**PROMPT:**
Word for word, set down every record that appears below.

**INPUT FOR THIS TASK:**
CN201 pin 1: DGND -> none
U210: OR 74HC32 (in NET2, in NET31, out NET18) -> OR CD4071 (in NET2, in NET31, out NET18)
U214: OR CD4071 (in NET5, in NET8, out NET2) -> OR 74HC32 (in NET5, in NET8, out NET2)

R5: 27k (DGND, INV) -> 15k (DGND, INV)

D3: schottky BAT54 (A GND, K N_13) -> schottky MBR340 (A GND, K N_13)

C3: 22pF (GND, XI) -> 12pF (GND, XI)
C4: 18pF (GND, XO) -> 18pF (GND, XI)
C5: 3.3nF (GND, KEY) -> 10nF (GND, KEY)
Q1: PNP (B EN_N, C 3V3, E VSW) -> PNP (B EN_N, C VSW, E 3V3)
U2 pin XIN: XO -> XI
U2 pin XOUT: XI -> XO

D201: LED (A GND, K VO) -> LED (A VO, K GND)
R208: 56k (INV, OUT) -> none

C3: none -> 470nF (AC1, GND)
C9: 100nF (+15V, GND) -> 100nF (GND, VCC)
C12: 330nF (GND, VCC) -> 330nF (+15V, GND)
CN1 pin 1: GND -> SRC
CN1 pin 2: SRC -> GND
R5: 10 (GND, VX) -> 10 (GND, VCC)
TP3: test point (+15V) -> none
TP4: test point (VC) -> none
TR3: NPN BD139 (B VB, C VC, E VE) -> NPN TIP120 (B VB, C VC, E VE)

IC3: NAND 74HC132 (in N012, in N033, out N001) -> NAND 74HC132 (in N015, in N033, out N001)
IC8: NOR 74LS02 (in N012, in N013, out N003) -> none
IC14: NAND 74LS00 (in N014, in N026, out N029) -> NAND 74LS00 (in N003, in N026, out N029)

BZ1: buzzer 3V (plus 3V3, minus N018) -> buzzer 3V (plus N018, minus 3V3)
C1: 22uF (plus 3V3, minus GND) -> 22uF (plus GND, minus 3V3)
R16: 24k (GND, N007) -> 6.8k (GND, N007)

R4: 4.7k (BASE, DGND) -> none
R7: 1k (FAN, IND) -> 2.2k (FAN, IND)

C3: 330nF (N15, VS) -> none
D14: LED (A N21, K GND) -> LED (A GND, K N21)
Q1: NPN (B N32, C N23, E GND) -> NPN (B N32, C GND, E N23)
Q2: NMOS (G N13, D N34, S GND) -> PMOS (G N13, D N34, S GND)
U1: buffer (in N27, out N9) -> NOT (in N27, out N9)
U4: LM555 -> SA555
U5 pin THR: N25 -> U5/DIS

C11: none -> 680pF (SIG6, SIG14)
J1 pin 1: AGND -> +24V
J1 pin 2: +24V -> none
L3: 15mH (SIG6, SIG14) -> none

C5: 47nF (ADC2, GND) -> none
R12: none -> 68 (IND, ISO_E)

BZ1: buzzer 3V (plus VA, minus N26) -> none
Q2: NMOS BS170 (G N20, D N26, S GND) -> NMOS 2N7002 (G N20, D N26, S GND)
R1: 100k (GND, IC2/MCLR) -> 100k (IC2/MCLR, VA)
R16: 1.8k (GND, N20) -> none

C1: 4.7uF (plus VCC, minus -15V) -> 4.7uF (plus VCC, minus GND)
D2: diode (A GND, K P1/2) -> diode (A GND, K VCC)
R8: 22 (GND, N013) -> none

**RESPONSE BOX:**
CN201 pin 1: DGND -> none
U210: OR 74HC32 (in NET2, in NET31, out NET18) -> OR CD4071 (in NET2, in NET31, out NET18)
U214: OR CD4071 (in NET5, in NET8, out NET2) -> OR 74HC32 (in NET5, in NET8, out NET2)

R5: 27k (DGND, INV) -> 15k (DGND, INV)

D3: schottky BAT54 (A GND, K N_13) -> schottky MBR340 (A GND, K N_13)

C3: 22pF (GND, XI) -> 12pF (GND, XI)
C4: 18pF (GND, XO) -> 18pF (GND, XI)
C5: 3.3nF (GND, KEY) -> 10nF (GND, KEY)
Q1: PNP (B EN_N, C 3V3, E VSW) -> PNP (B EN_N, C VSW, E 3V3)
U2 pin XIN: XO -> XI
U2 pin XOUT: XI -> XO

D201: LED (A GND, K VO) -> LED (A VO, K GND)
R208: 56k (INV, OUT) -> none

C3: none -> 470nF (AC1, GND)
C9: 100nF (+15V, GND) -> 100nF (GND, VCC)
C12: 330nF (GND, VCC) -> 330nF (+15V, GND)
CN1 pin 1: GND -> SRC
CN1 pin 2: SRC -> GND
R5: 10 (GND, VX) -> 10 (GND, VCC)
TP3: test point (+15V) -> none
TP4: test point (VC) -> none
TR3: NPN BD139 (B VB, C VC, E VE) -> NPN TIP120 (B VB, C VC, E VE)

IC3: NAND 74HC132 (in N012, in N033, out N001) -> NAND 74HC132 (in N015, in N033, out N001)
IC8: NOR 74LS02 (in N012, in N013, out N003) -> none
IC14: NAND 74LS00 (in N014, in N026, out N029) -> NAND 74LS00 (in N003, in N026, out N029)

BZ1: buzzer 3V (plus 3V3, minus N018) -> buzzer 3V (plus N018, minus 3V3)
C1: 22uF (plus 3V3, minus GND) -> 22uF (plus GND, minus 3V3)
R16: 24k (GND, N007) -> 6.8k (GND, N007)

R4: 4.7k (BASE, DGND) -> none
R7: 1k (FAN, IND) -> 2.2k (FAN, IND)

C3: 330nF (N15, VS) -> none
D14: LED (A N21, K GND) -> LED (A GND, K N21)
Q1: NPN (B N32, C N23, E GND) -> NPN (B N32, C GND, E N23)
Q2: NMOS (G N13, D N34, S GND) -> PMOS (G N13, D N34, S GND)
U1: buffer (in N27, out N9) -> NOT (in N27, out N9)
U4: LM555 -> SA555
U5 pin THR: N25 -> U5/DIS

C11: none -> 680pF (SIG6, SIG14)
J1 pin 1: AGND -> +24V
J1 pin 2: +24V -> none
L3: 15mH (SIG6, SIG14) -> none

C5: 47nF (ADC2, GND) -> none
R12: none -> 68 (IND, ISO_E)

BZ1: buzzer 3V (plus VA, minus N26) -> none
Q2: NMOS BS170 (G N20, D N26, S GND) -> NMOS 2N7002 (G N20, D N26, S GND)
R1: 100k (GND, IC2/MCLR) -> 100k (IC2/MCLR, VA)
R16: 1.8k (GND, N20) -> none

C1: 4.7uF (plus VCC, minus -15V) -> 4.7uF (plus VCC, minus GND)
D2: diode (A GND, K P1/2) -> diode (A GND, K VCC)
R8: 22 (GND, N013) -> none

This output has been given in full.